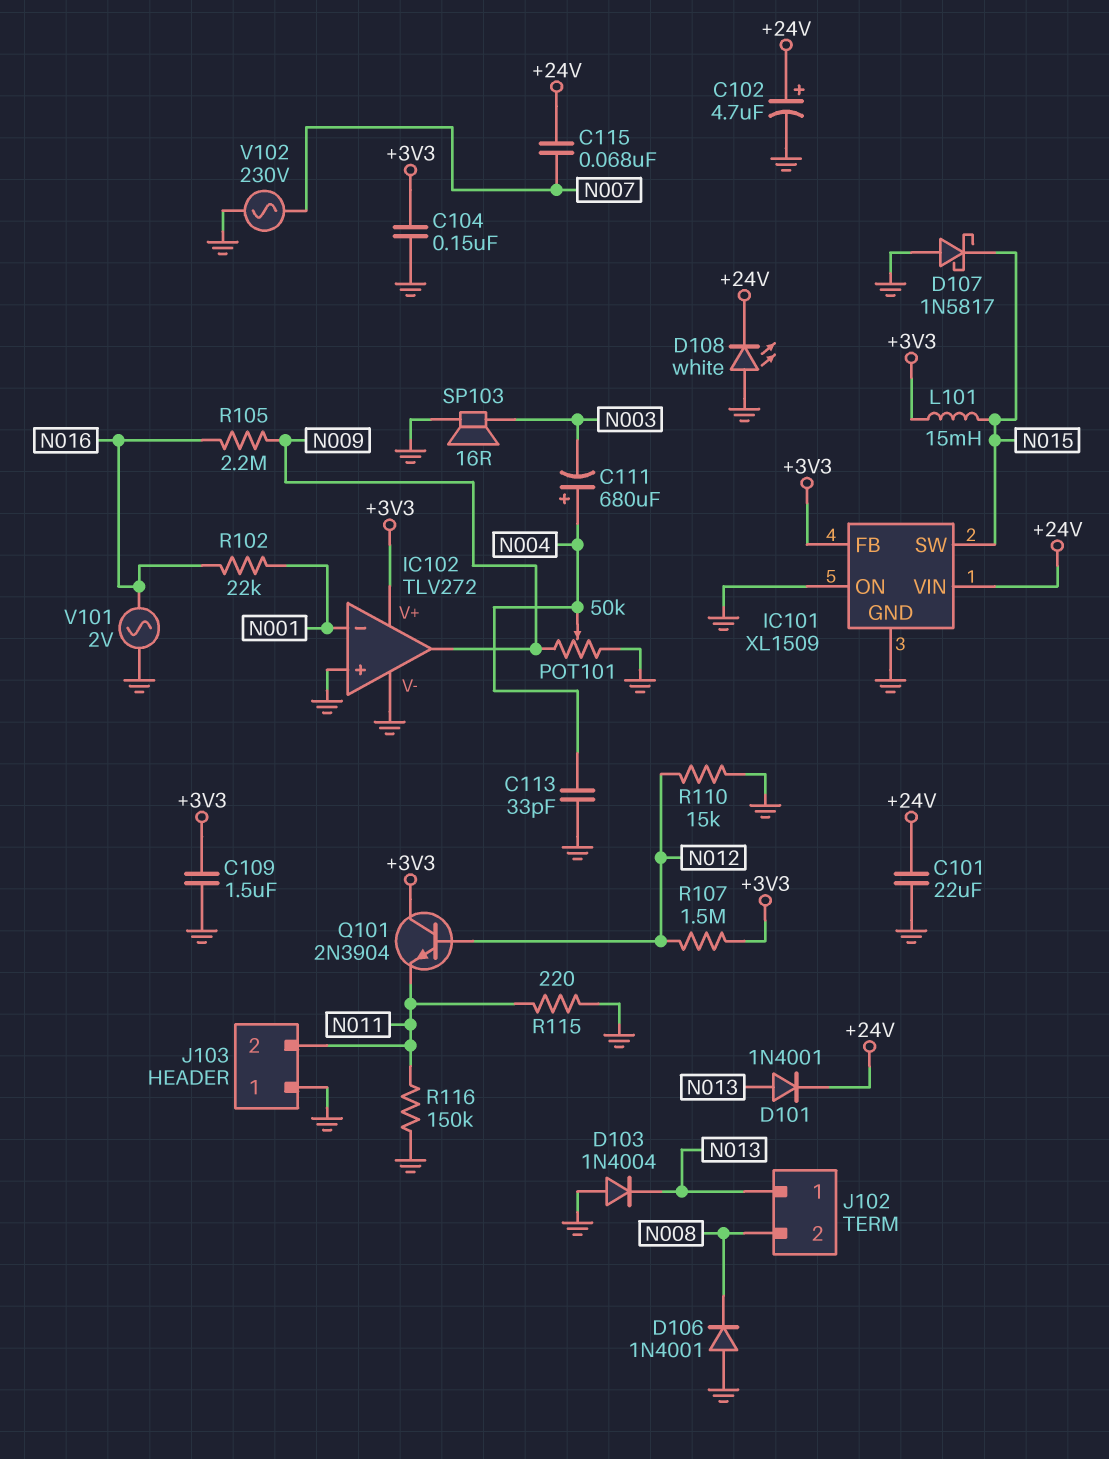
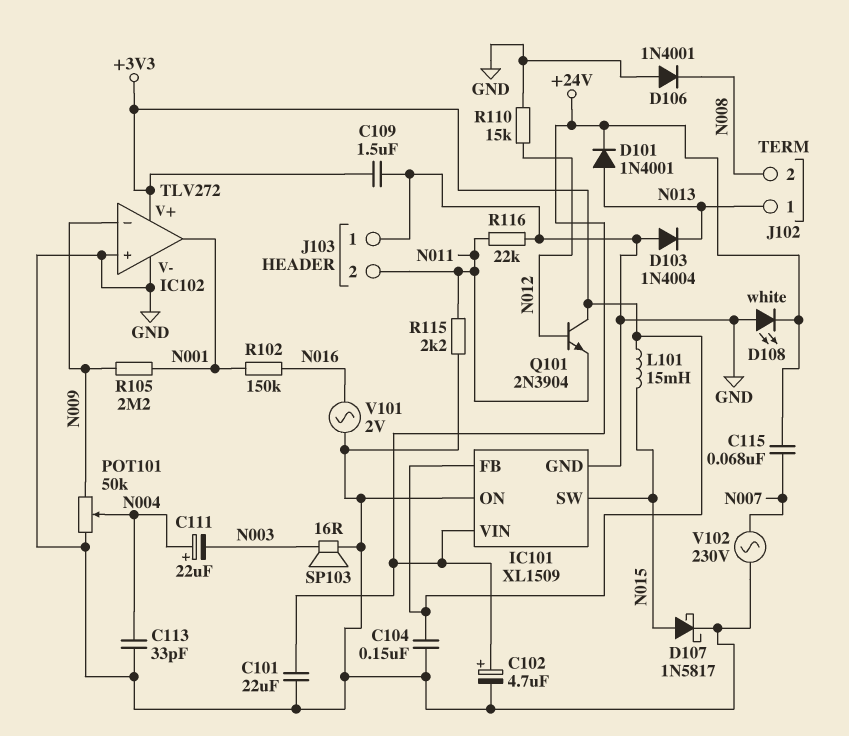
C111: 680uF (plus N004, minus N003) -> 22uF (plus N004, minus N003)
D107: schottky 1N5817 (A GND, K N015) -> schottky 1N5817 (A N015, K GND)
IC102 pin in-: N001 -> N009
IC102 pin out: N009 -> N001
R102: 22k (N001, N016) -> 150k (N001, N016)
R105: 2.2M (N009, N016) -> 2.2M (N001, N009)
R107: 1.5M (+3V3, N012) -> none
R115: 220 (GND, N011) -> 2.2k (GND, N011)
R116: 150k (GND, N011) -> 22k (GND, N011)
= = =
- **WORK ITEM**:
When copying the listing, print each line exactly but leave out every picture.

- **TASK SOLUTION**:
C111: 680uF (plus N004, minus N003) -> 22uF (plus N004, minus N003)
D107: schottky 1N5817 (A GND, K N015) -> schottky 1N5817 (A N015, K GND)
IC102 pin in-: N001 -> N009
IC102 pin out: N009 -> N001
R102: 22k (N001, N016) -> 150k (N001, N016)
R105: 2.2M (N009, N016) -> 2.2M (N001, N009)
R107: 1.5M (+3V3, N012) -> none
R115: 220 (GND, N011) -> 2.2k (GND, N011)
R116: 150k (GND, N011) -> 22k (GND, N011)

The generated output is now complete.